Among the entries below, find every line that has "semicircle" and pull it out.
BEGIN Dataset records
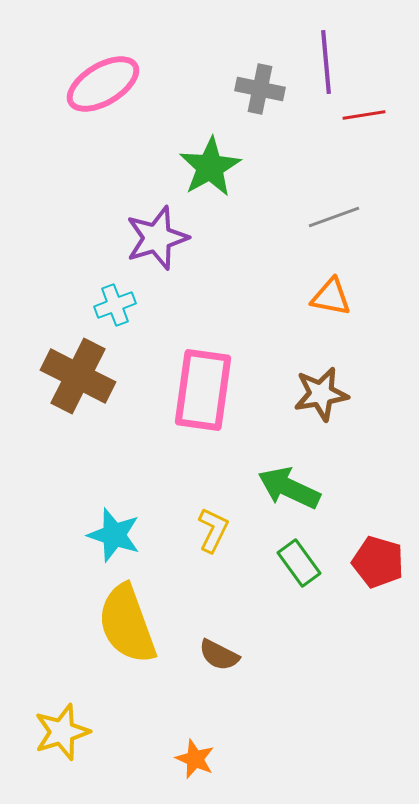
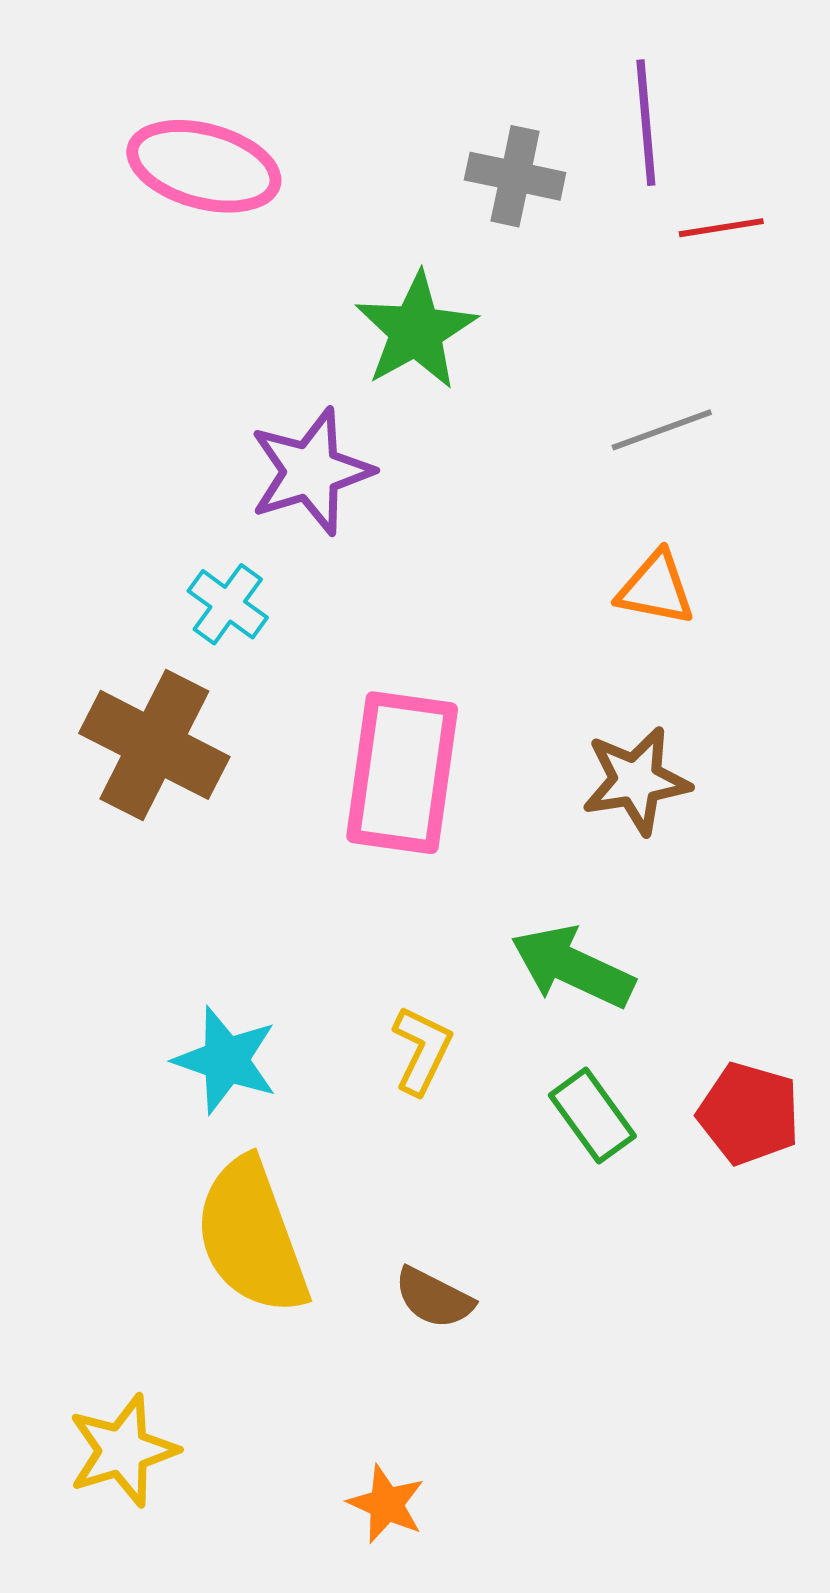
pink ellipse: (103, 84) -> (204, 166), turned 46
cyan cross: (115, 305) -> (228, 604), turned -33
END Dataset records
BEGIN Dataset records
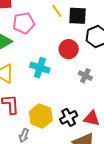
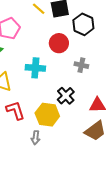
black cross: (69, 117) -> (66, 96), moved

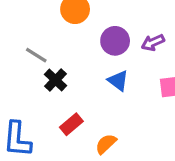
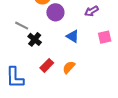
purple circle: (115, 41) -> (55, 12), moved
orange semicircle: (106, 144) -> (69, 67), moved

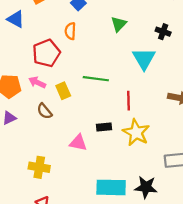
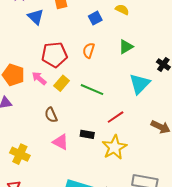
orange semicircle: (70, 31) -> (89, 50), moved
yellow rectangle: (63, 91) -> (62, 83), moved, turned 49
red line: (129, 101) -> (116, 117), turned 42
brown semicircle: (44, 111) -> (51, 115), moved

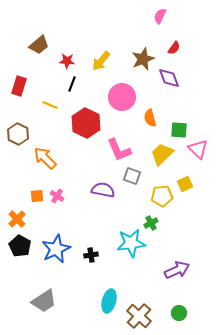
END Dataset records
BEGIN Dataset records
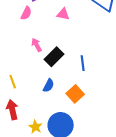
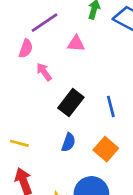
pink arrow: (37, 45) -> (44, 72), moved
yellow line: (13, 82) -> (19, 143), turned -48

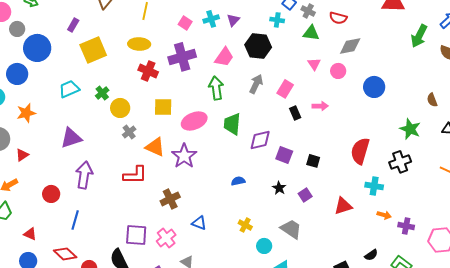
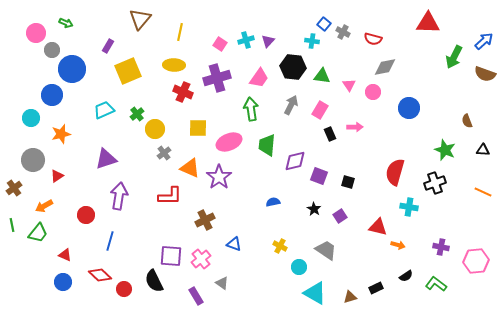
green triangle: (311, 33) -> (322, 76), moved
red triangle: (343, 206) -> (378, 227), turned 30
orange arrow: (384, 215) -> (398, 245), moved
END Dataset records
**Exercise result**
orange semicircle: (106, 144) -> (69, 67), moved
orange semicircle: (70, 31) -> (89, 50), moved
brown semicircle: (44, 111) -> (51, 115), moved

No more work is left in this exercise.